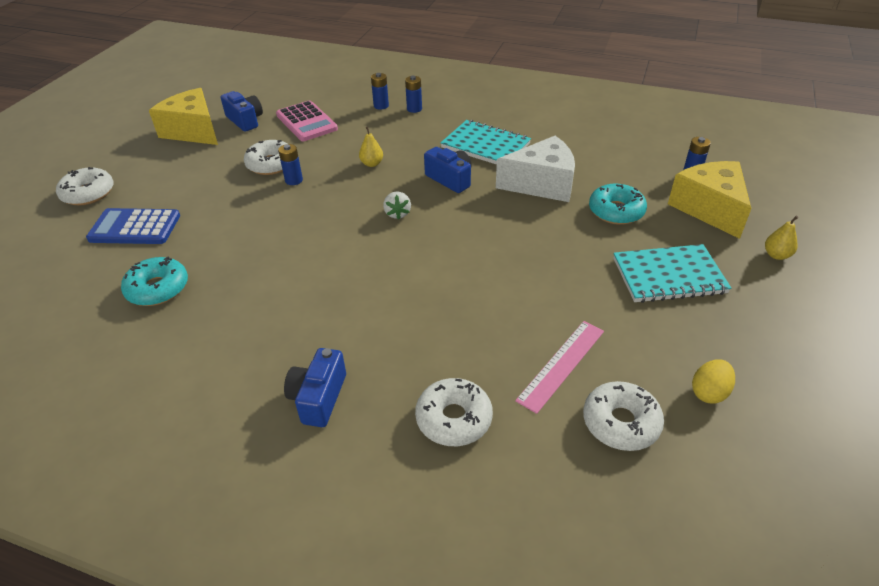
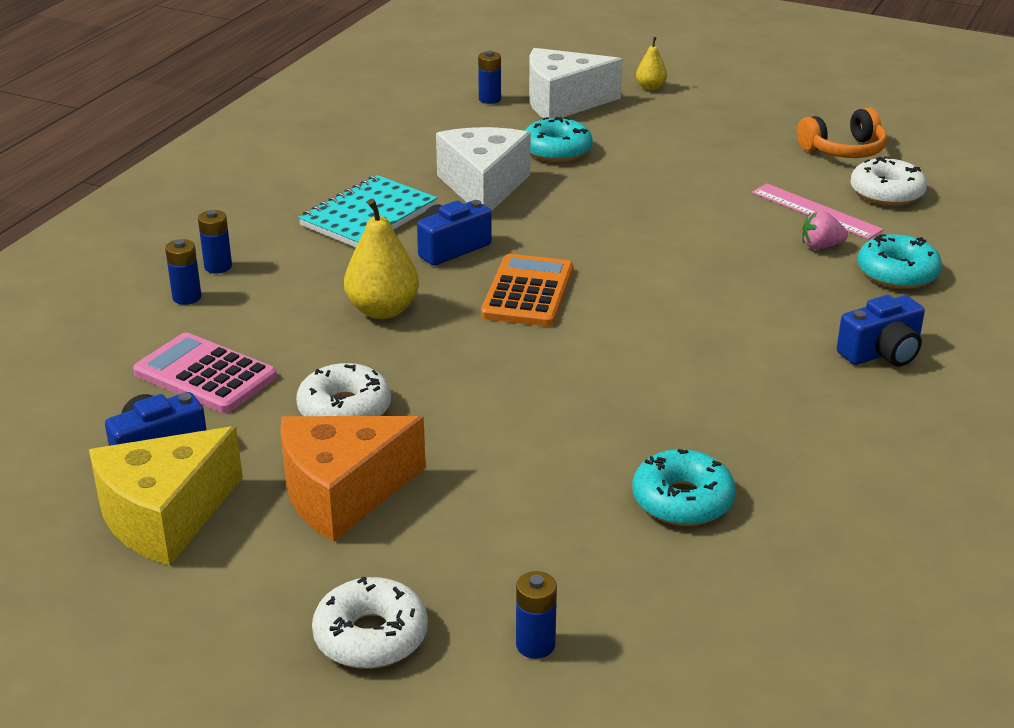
camera: 85 degrees left, 10 degrees down
(135, 228) = (509, 550): blue calculator -> none
(198, 173) = (342, 493): none -> orange cheese
(294, 180) = (407, 383): blue battery -> blue battery (535, 645)
(307, 122) = (205, 375): pink calculator -> pink calculator turned 120 degrees counterclockwise
(318, 398) = (882, 353): blue camera -> blue camera turned 45 degrees counterclockwise
(372, 164) = (382, 310): yellow pear -> yellow pear, size x1.82
(397, 214) = (527, 292): white strawberry -> orange calculator
(454, 419) = (897, 273): white donut -> turquoise donut
(494, 366) = (820, 246): none -> pink strawberry
(669, 276) = (680, 141): turquoise notebook -> none
(709, 208) = (563, 102): yellow cheese -> white cheese
(709, 392) = (843, 150): yellow egg -> orange headphones

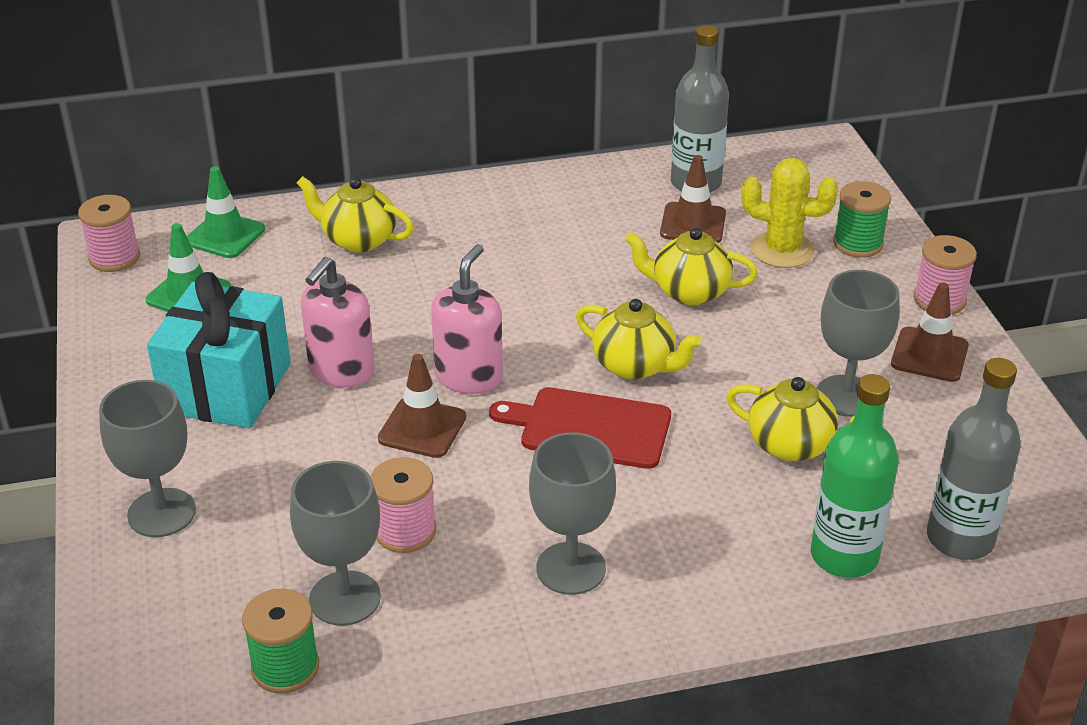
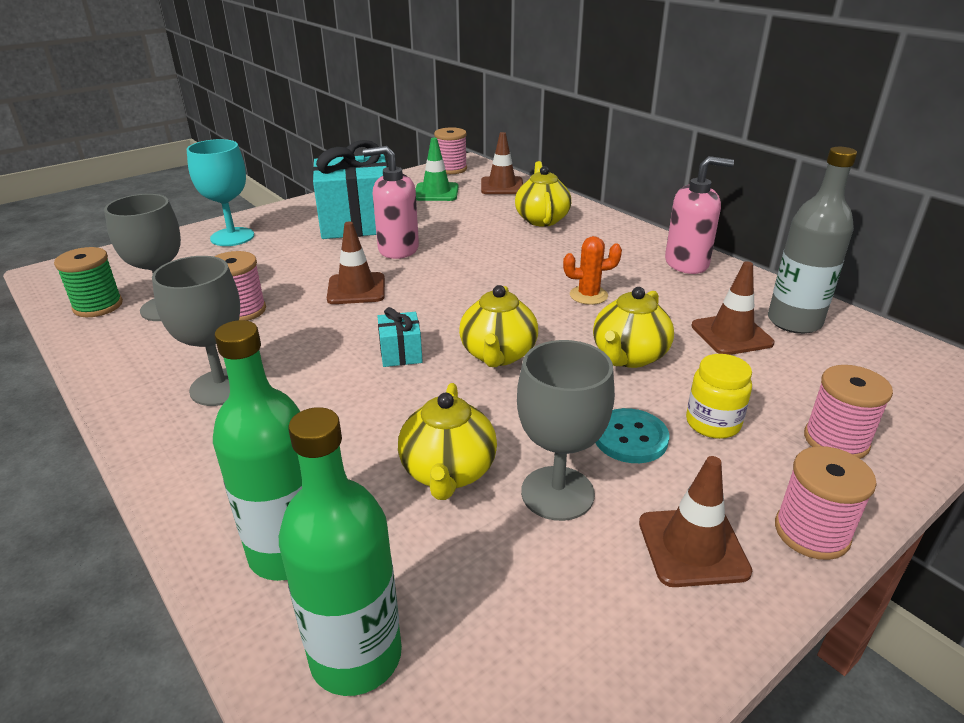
camera: 65 degrees right, 5 degrees down
(161, 513) = (232, 237): grey goblet -> turquoise goblet
(225, 235) = (502, 186): green traffic cone -> brown traffic cone
(469, 377) = (426, 291): pink soap dispenser -> pink soap dispenser (687, 263)
(565, 273) = (588, 295): none -> orange cactus
(589, 427) = (401, 353): red cutting board -> turquoise gift
(689, 292) = (628, 356): yellow teapot -> yellow teapot turned 135 degrees counterclockwise
(782, 250) = (757, 393): yellow cactus -> none
(802, 336) = (630, 438): none -> turquoise button
(807, 288) = (712, 423): none -> yellow jar
(858, 244) = (836, 441): green spool -> pink spool
(960, 539) = (356, 656): grey bottle -> green bottle

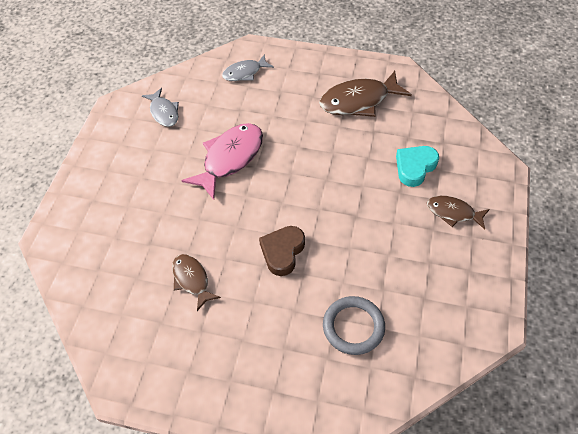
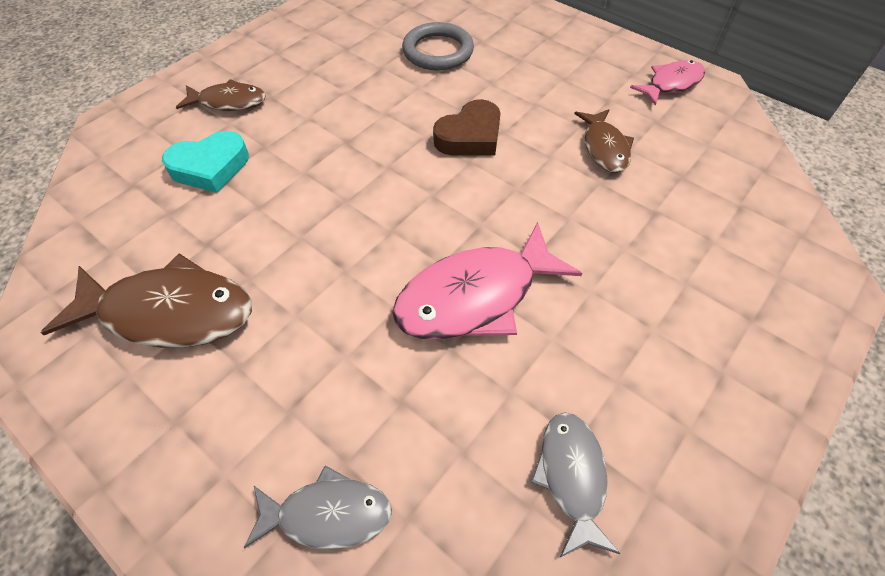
camera: 155 degrees left, 0 degrees up
(155, 371) = (671, 84): none -> pink fish
(453, 213) = (229, 102): brown fish -> brown fish turned 45 degrees counterclockwise

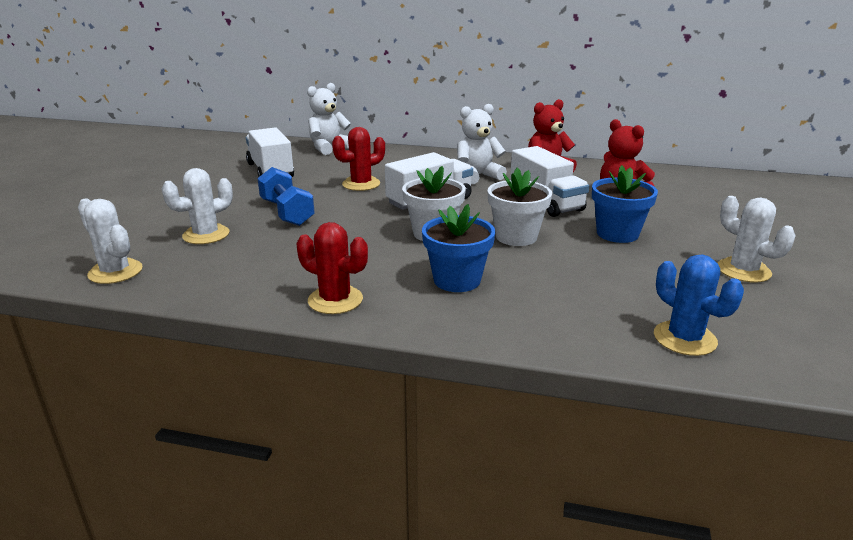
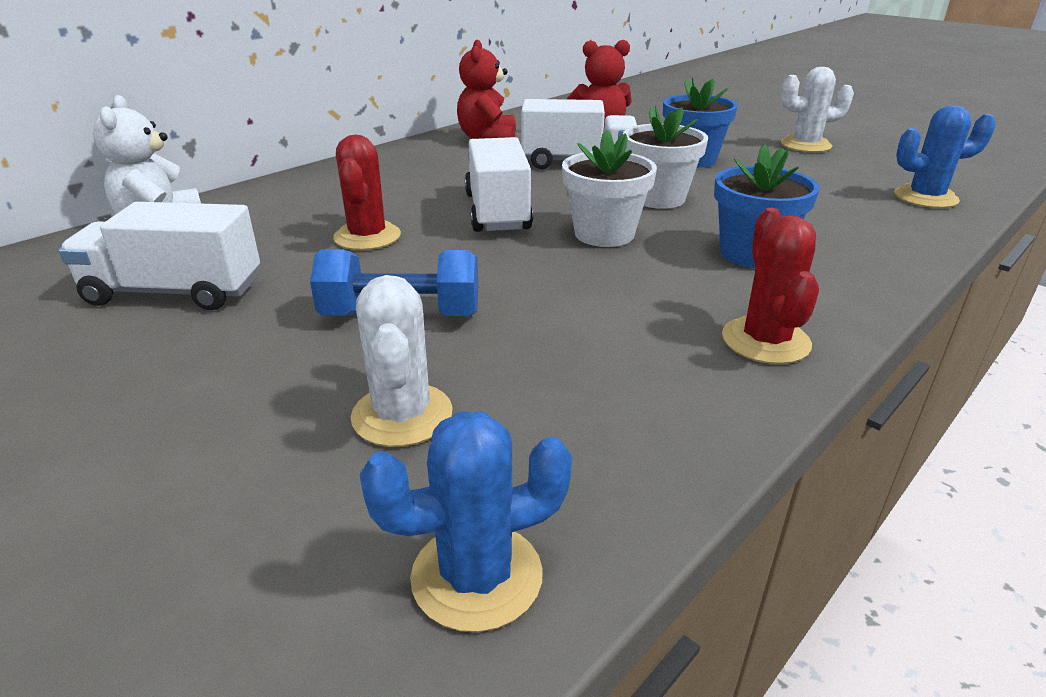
camera: 60 degrees left, 5 degrees up
(115, 272) = (477, 576): white cactus -> blue cactus
(335, 300) = (765, 341): red cactus -> red cactus turned 60 degrees counterclockwise
(477, 176) = (452, 170): white teddy bear -> none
------------
# HOW TO COMPLETE THIS TASK
Find the word "fish" in the records, and report each line that has it.

# YOUR SOLUTION
(155, 371) = (671, 84): none -> pink fish
(453, 213) = (229, 102): brown fish -> brown fish turned 45 degrees counterclockwise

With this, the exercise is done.